Collected data entries:
——————

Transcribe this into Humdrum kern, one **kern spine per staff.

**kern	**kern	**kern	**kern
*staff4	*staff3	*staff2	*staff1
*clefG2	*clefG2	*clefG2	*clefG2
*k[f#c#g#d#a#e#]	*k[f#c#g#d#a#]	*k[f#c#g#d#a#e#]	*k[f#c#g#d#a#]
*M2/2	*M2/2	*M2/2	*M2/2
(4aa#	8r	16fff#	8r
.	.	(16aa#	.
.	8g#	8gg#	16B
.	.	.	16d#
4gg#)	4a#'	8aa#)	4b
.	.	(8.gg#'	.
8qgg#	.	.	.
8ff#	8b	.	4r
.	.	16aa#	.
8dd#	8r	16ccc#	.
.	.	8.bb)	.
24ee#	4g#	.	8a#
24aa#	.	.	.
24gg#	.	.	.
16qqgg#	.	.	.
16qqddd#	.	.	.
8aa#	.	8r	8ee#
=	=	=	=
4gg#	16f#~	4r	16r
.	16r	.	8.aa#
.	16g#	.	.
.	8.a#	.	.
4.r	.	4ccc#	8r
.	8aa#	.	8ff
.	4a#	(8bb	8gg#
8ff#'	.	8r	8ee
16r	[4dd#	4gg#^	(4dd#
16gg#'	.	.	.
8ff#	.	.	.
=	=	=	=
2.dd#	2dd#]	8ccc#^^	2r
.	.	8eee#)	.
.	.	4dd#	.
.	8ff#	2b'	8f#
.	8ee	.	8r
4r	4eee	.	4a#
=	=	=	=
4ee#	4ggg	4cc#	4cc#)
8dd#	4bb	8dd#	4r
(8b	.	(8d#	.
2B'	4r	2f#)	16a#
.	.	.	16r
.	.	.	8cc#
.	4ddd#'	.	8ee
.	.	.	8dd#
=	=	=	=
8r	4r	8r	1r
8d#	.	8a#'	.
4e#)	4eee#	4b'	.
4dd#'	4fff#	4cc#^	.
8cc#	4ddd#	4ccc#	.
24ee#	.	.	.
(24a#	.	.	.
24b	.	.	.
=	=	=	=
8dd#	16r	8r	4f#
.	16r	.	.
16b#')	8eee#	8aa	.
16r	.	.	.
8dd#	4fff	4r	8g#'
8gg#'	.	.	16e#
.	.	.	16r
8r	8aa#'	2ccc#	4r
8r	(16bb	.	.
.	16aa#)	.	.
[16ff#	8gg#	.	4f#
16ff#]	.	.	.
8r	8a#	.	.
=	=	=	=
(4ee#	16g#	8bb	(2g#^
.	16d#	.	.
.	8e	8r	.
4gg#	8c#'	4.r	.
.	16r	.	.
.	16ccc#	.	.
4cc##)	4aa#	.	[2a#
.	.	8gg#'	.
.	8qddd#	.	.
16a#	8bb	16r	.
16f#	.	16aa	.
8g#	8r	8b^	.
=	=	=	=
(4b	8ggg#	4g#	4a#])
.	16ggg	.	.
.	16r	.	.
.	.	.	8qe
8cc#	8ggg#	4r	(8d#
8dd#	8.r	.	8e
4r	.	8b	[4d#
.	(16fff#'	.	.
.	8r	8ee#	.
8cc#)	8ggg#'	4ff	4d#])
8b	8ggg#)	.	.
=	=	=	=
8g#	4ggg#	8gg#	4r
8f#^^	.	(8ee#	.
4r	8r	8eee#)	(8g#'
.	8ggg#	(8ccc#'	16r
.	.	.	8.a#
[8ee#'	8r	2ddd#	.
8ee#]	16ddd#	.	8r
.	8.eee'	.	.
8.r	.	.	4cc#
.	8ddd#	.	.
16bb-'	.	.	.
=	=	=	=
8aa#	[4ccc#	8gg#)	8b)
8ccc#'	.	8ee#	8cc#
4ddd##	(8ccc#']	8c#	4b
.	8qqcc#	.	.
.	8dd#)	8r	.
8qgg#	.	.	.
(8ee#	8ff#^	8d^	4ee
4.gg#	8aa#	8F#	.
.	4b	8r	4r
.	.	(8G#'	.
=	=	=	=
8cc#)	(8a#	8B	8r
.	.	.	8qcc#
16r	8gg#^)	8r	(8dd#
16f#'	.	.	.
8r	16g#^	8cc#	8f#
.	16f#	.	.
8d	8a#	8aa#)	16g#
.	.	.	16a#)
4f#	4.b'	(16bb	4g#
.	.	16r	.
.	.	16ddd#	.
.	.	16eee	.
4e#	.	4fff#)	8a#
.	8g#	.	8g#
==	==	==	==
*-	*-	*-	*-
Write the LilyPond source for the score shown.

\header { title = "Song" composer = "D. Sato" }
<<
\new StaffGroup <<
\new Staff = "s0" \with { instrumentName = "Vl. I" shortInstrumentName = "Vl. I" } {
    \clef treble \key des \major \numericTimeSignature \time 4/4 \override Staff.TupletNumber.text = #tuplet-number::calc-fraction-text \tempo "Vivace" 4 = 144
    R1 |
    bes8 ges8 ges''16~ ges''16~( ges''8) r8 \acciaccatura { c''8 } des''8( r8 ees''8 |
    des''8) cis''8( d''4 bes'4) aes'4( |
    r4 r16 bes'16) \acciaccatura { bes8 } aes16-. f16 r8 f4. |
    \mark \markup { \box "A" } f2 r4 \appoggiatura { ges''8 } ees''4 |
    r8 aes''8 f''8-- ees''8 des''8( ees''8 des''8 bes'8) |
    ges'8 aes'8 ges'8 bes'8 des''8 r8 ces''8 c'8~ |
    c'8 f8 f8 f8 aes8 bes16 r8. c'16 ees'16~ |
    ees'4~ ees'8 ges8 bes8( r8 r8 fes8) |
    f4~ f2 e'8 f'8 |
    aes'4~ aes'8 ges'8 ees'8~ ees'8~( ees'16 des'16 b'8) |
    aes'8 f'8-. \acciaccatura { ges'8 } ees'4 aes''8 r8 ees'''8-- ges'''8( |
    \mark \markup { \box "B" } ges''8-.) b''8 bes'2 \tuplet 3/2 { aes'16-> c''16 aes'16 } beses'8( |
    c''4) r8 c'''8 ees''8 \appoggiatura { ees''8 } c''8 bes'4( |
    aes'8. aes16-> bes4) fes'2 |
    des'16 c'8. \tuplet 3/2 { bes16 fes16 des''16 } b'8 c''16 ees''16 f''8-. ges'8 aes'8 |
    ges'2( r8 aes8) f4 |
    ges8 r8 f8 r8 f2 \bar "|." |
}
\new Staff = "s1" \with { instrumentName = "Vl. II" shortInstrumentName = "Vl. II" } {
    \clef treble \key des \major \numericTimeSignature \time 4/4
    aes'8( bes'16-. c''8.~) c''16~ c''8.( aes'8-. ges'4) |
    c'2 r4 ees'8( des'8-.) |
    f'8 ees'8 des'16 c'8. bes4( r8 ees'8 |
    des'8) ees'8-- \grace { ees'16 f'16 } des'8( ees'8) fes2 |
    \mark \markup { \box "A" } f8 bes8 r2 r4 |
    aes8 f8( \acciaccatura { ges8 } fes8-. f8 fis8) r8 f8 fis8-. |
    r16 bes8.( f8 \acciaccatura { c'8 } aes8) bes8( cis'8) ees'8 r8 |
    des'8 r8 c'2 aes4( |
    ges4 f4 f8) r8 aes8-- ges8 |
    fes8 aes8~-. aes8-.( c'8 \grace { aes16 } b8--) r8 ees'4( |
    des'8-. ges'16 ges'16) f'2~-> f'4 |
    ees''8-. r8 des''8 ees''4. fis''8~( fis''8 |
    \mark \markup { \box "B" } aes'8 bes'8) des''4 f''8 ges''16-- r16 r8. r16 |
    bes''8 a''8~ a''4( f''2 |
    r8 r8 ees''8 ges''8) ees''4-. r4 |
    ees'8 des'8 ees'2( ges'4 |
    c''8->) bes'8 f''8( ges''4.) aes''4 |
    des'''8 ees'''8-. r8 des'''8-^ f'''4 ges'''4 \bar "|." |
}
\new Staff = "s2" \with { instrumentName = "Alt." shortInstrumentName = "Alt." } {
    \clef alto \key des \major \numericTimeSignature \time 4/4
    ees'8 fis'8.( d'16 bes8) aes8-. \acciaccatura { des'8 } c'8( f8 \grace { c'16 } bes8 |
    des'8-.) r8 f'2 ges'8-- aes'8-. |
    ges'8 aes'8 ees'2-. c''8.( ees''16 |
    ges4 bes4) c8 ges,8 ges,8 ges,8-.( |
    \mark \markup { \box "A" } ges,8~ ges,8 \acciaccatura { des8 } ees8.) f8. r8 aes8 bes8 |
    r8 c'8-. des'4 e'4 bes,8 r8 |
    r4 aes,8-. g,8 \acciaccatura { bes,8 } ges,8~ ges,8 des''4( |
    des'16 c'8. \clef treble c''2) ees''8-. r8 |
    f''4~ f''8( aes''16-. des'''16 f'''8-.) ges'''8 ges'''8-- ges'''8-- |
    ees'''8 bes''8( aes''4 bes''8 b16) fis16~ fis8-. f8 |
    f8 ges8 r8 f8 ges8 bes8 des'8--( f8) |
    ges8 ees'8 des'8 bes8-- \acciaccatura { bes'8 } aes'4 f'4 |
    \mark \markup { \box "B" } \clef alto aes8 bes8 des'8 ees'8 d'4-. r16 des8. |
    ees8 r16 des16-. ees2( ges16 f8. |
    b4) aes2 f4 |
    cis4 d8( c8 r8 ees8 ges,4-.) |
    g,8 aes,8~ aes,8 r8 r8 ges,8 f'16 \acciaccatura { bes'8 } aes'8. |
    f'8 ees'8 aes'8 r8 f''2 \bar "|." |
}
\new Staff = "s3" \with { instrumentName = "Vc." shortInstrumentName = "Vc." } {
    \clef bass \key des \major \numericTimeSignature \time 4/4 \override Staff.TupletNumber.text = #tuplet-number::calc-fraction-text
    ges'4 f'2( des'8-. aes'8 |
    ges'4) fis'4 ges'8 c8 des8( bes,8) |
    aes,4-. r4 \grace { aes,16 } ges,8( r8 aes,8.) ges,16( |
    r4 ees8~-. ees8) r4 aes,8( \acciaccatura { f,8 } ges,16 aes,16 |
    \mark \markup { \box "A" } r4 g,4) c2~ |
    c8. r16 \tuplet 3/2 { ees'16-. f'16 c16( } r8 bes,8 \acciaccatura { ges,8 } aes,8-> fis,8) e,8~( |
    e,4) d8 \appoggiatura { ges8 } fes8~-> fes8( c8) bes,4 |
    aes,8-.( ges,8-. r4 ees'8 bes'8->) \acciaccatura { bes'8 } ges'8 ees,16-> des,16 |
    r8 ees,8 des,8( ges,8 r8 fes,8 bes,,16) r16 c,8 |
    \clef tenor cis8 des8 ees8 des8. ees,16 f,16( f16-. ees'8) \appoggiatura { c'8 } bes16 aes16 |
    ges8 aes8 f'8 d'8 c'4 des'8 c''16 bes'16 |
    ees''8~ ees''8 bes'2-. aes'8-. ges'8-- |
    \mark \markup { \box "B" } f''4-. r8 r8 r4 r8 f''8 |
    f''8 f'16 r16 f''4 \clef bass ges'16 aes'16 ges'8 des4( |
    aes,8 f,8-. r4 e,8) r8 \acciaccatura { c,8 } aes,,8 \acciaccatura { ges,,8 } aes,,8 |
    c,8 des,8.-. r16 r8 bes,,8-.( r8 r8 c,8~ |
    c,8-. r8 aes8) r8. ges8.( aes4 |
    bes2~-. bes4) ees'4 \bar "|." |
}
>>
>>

——————

> STATED TASK
Pick out every line in the rows above that contains the word "treble", and copy each one in full.

> FULL ANSWER
    \clef treble \key des \major \numericTimeSignature \time 4/4 \override Staff.TupletNumber.text = #tuplet-number::calc-fraction-text \tempo "Vivace" 4 = 144
    \clef treble \key des \major \numericTimeSignature \time 4/4
    des'16 c'8. \clef treble c''2) ees''8-. r8 |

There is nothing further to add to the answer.